**YOUR GOAL:** In the listing below, identify each line with the word "square" and return those lines.

**LISTED ENTRIES:**
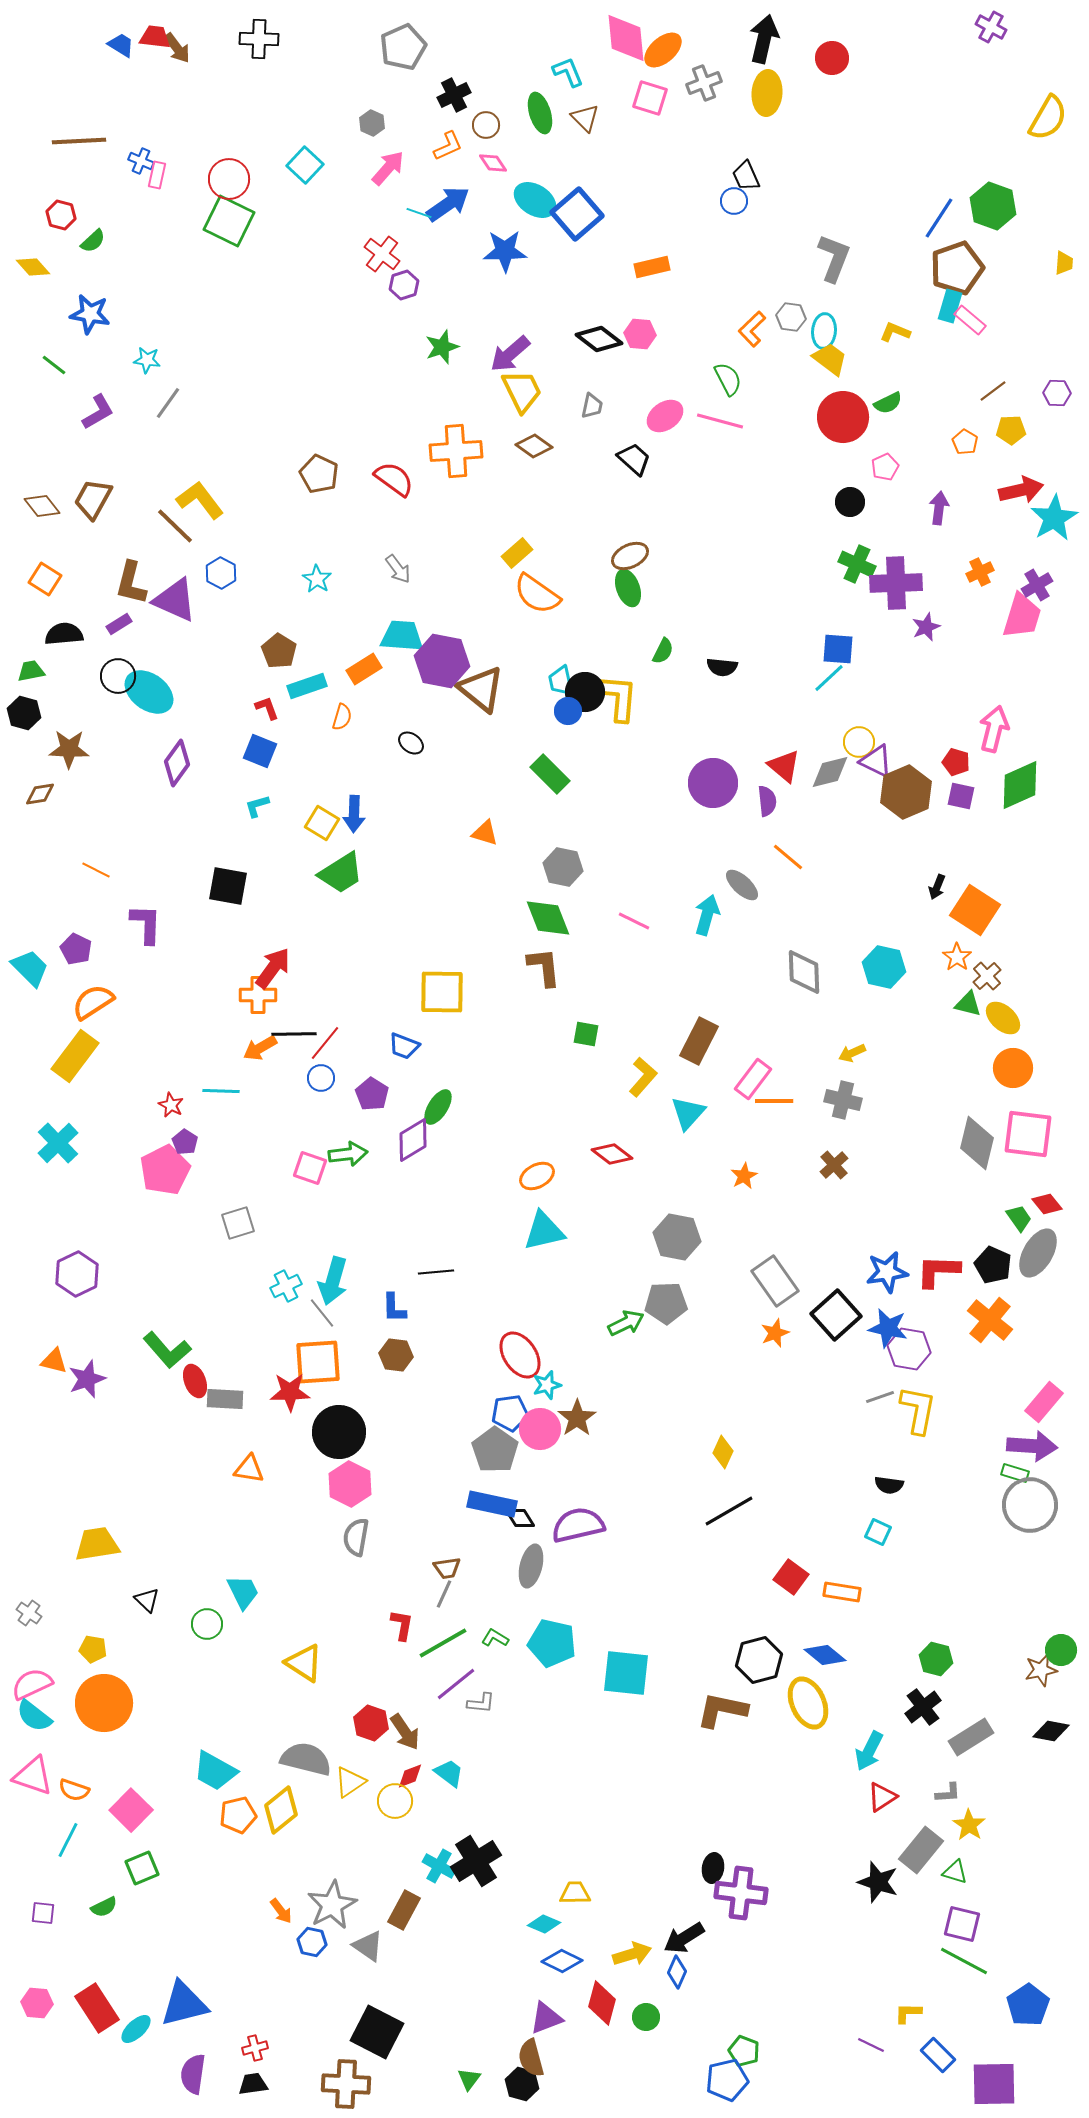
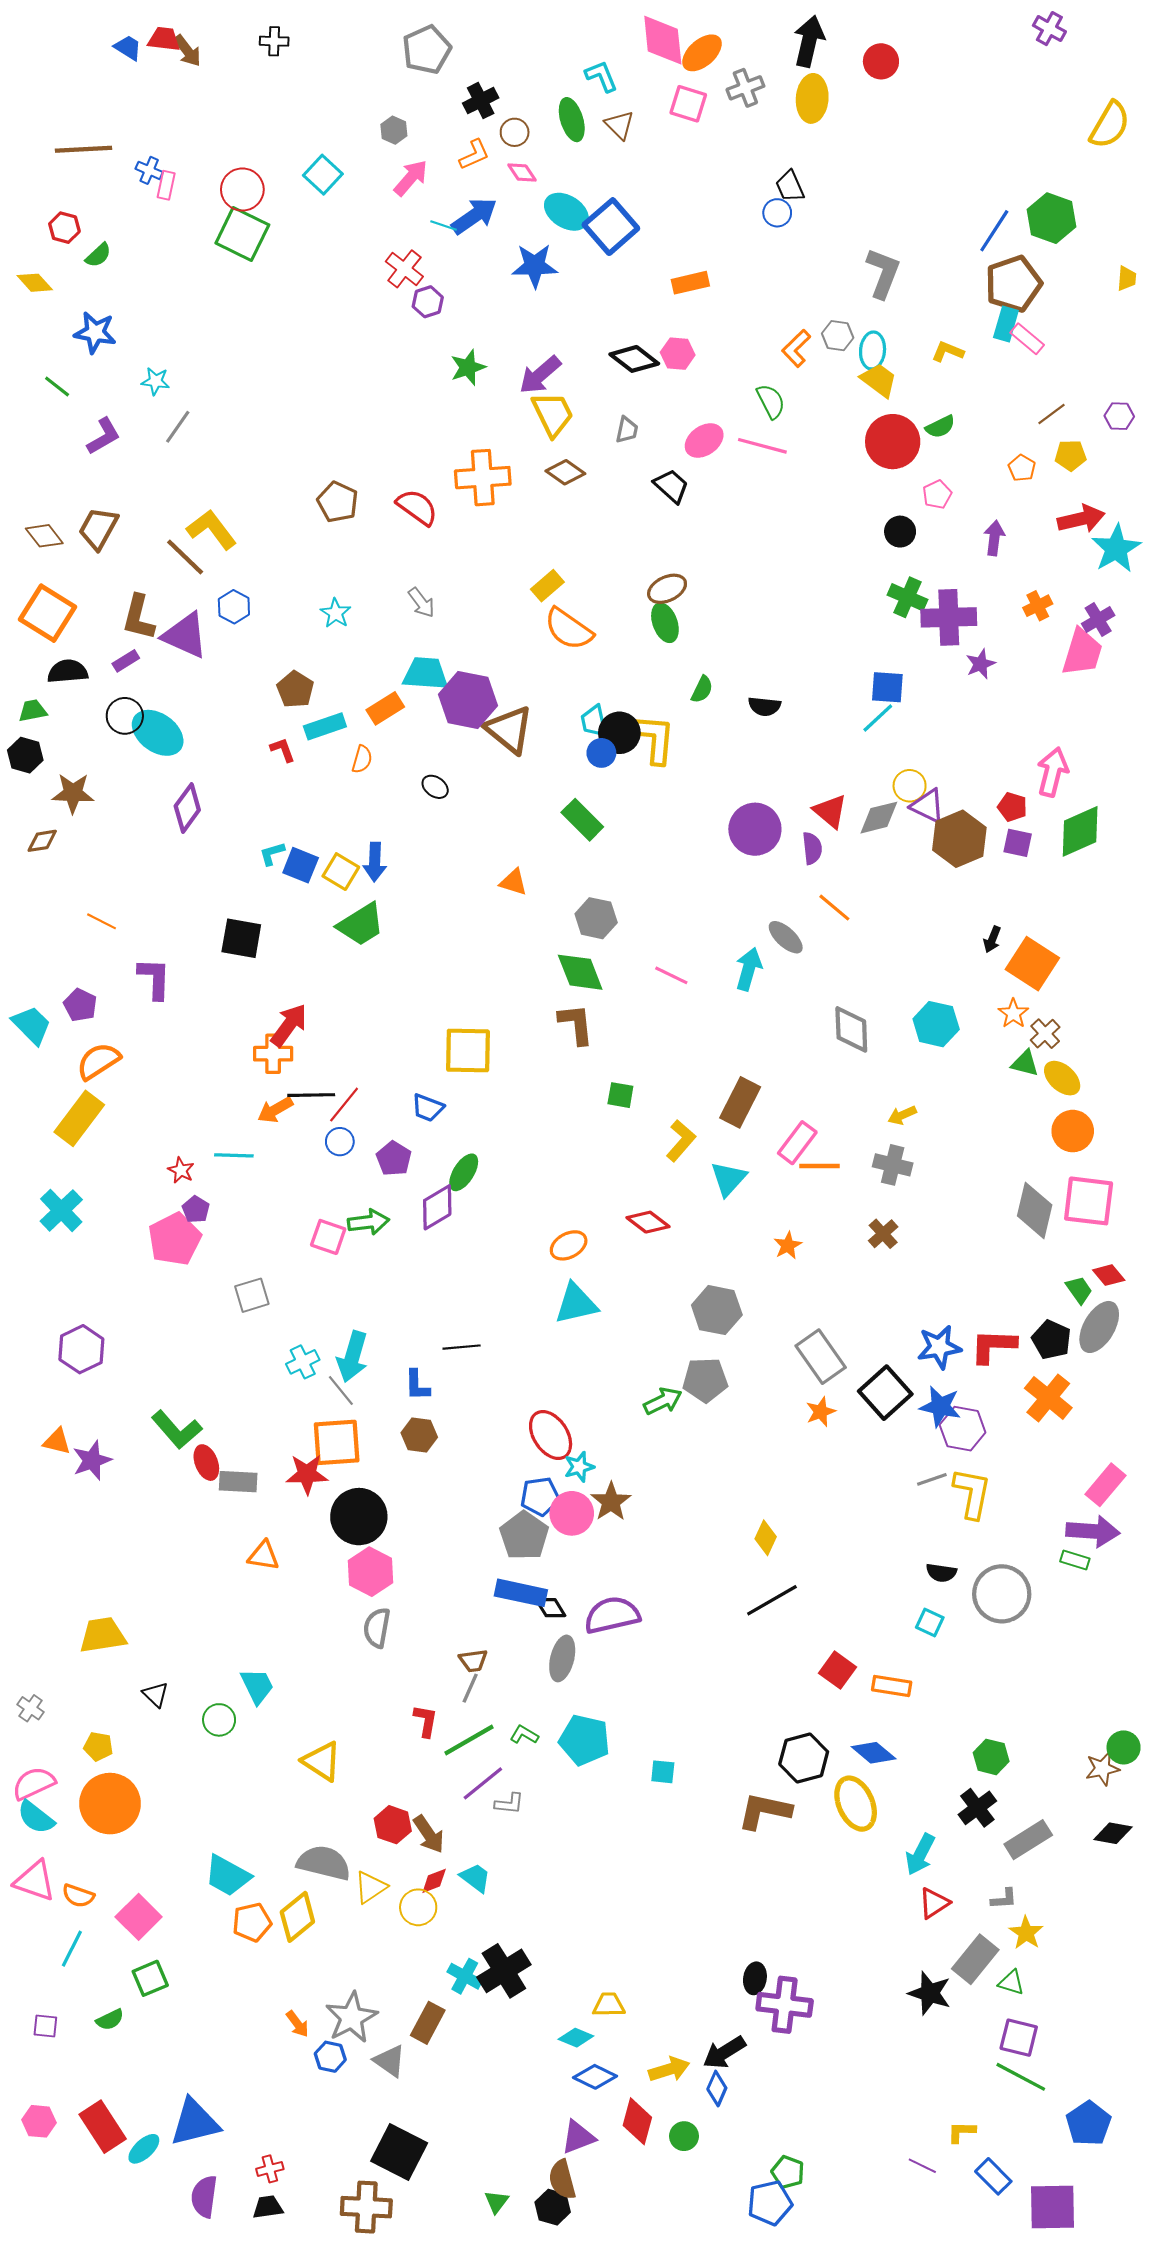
black cross: (259, 39) -> (274, 41), size x0.7
orange square: (45, 579) -> (47, 613), size x1.6
blue square: (260, 751) -> (301, 865), moved
gray circle: (1030, 1505) -> (1002, 1594), moved
cyan square: (626, 1673) -> (663, 1772), size x0.5

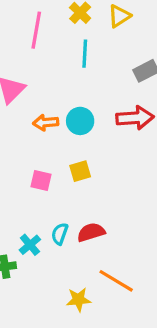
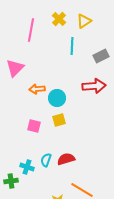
cyan line: (85, 54) -> (72, 46), moved
cyan circle: (80, 121) -> (57, 98), moved
cyan cross: (30, 245) -> (27, 167), turned -32

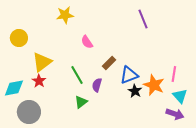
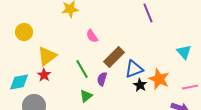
brown rectangle: (109, 63) -> (114, 57), size x1.5
pink line: (174, 74) -> (190, 87), moved, turned 70
cyan triangle: (180, 96) -> (184, 52), moved

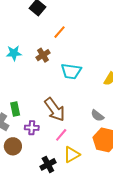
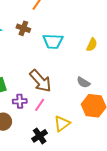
brown cross: (43, 55) -> (23, 28), turned -32
pink line: (61, 135) -> (40, 105), moved

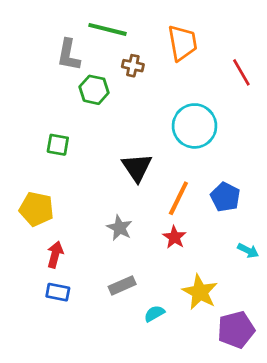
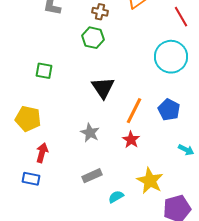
green hexagon: (94, 90) -> (93, 38), moved
cyan circle: (195, 126) -> (171, 57), moved
blue rectangle: (58, 292) -> (31, 179), moved

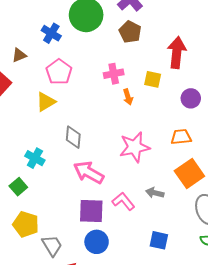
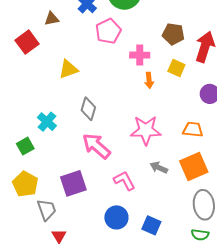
brown pentagon: (130, 32) -> (173, 34), moved, turned -30
pink pentagon: (59, 72) -> (108, 31), moved
gray arrow: (155, 193) -> (159, 168), moved
purple square: (91, 211) -> (73, 183), moved, turned -32
blue circle: (97, 242) -> (116, 217), moved

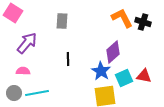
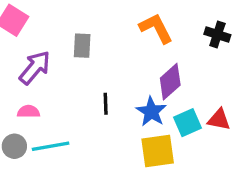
orange L-shape: (122, 18) -> (156, 28), moved
gray rectangle: (62, 21) -> (82, 46), moved
black line: (68, 59) -> (106, 104), moved

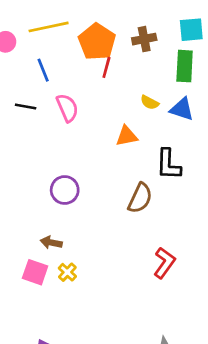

**WORKED SOLUTION:**
orange square: (45, 579) -> (47, 613), size x1.6
blue square: (260, 751) -> (301, 865), moved
cyan square: (626, 1673) -> (663, 1772), size x0.5
purple square: (91, 211) -> (73, 183), moved, turned -32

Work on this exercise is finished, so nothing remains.